**Records for this task**.
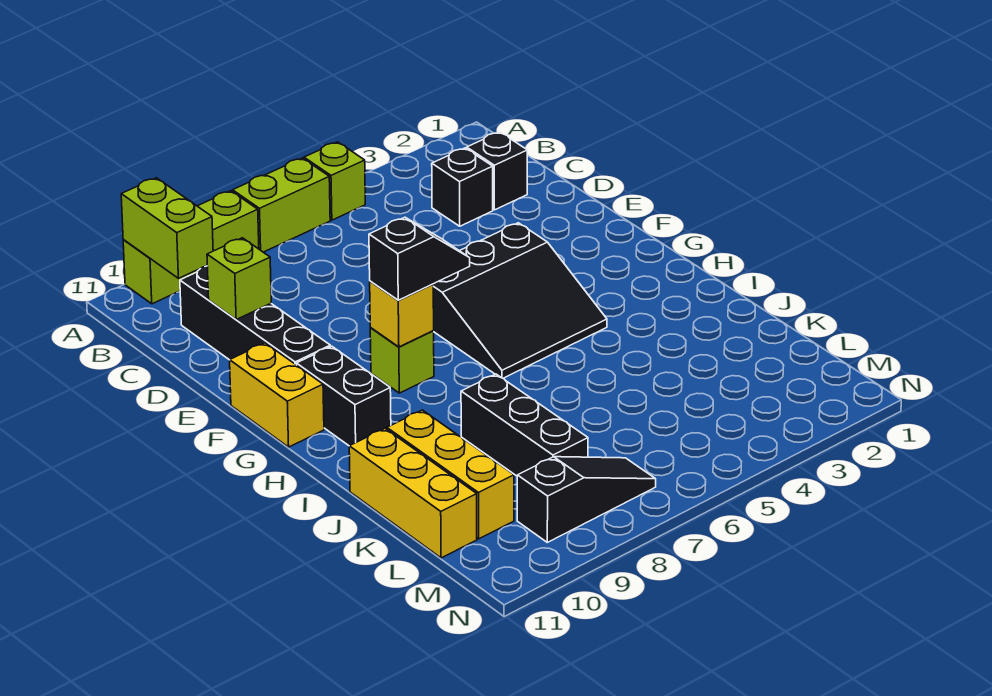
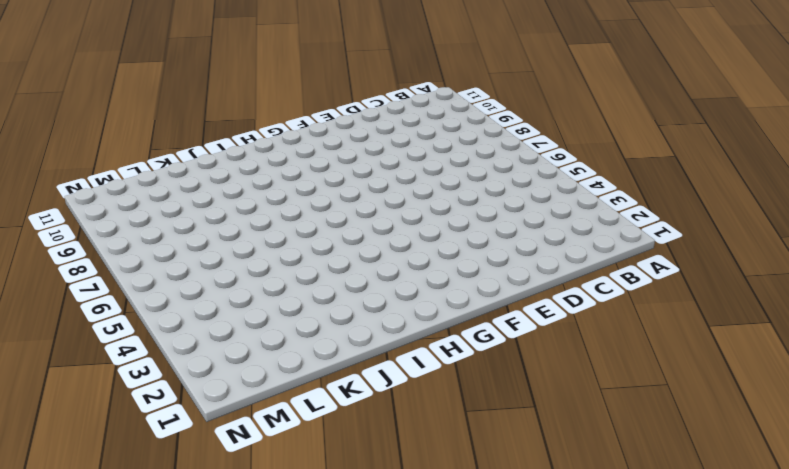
none -> lime brick A5 level 1
none -> lime brick A6:A7 level 1
none -> lime brick A8:A10 level 1

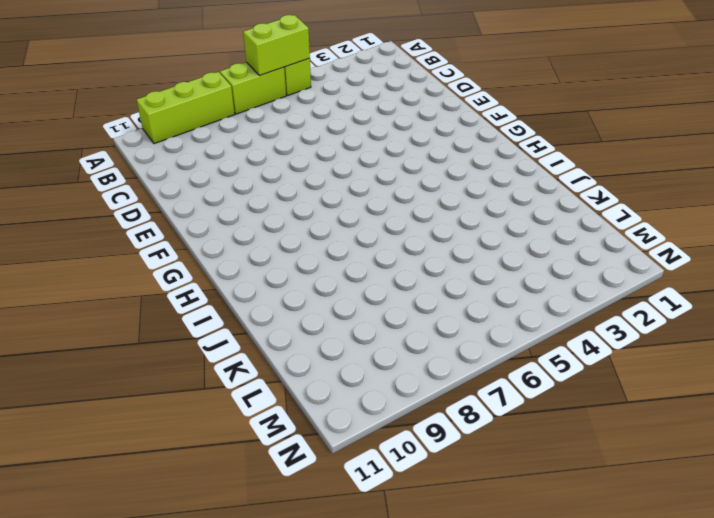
lime brick A5:A6 level 2 -> lime brick A10:B10 level 2
none -> black brick C2 level 1
none -> black brick C3 level 1
none -> black brick C10:F10 level 1

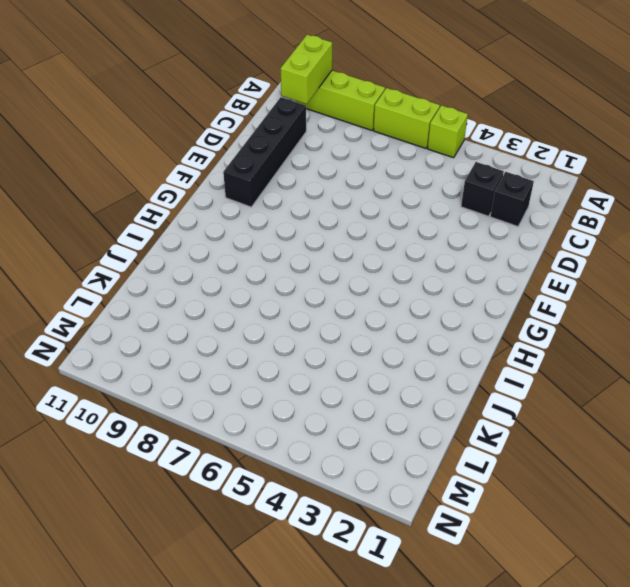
none -> black slope F4:H6 level 1 top F
none -> yellow brick F11:G11 level 1
none -> lime brick G8 level 1

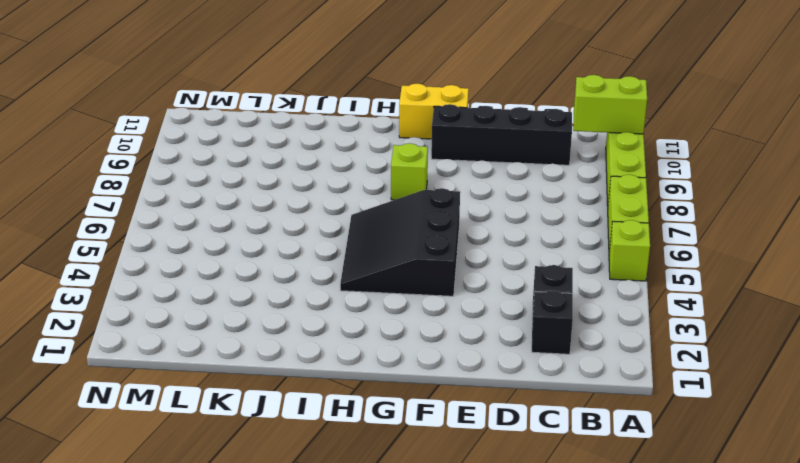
none -> black brick G10:H10 level 1
none -> black brick J8:L8 level 1
none -> yellow brick J10:L10 level 1

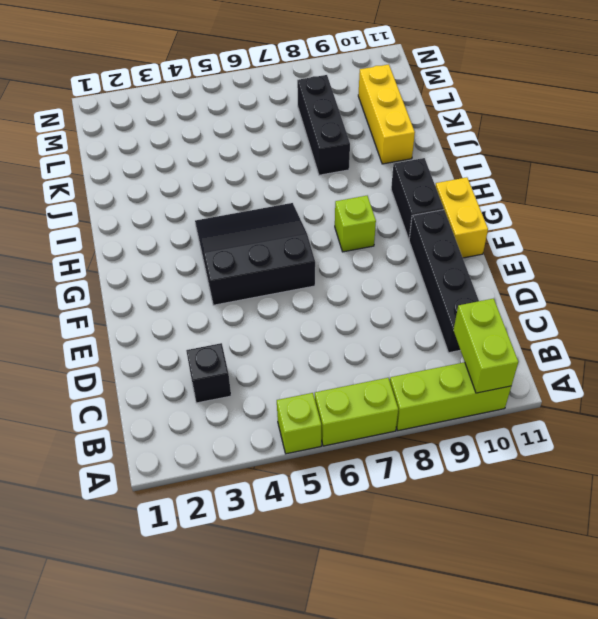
none -> black brick C2 level 1
none -> yellow brick J11:L11 level 1
none -> black slope M7:M9 level 1 top 9

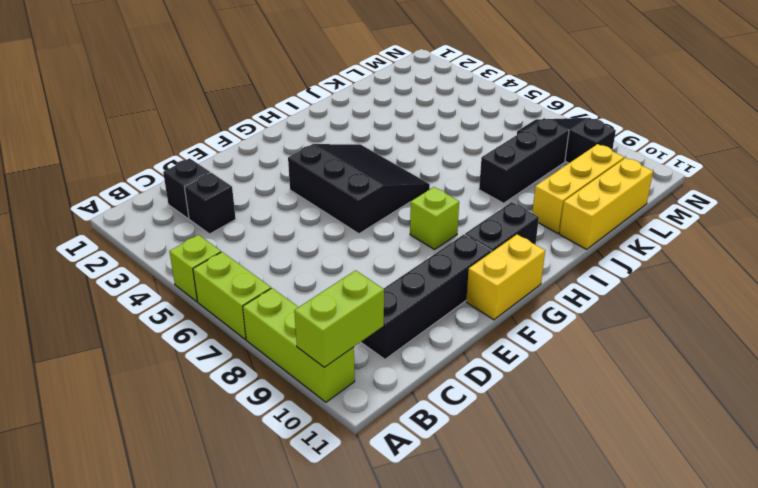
none -> lime brick D10 level 2
none -> yellow brick G8 level 2
none -> black slope G7:G8 level 3 top 8

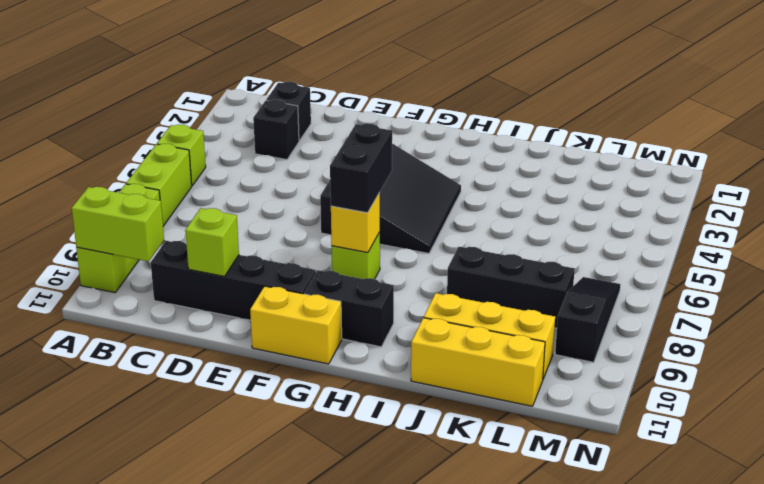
black brick G7:G8 level 3 -> black slope G7:G8 level 3 top 8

**Requirement**. Look through the entries above and report each line where the string "lime" occurs.

**Task solution**.
none -> lime brick A5 level 1
none -> lime brick A6:A7 level 1
none -> lime brick A8:A10 level 1
lime brick A5:A6 level 2 -> lime brick A10:B10 level 2
none -> lime brick G8 level 1
none -> lime brick D10 level 2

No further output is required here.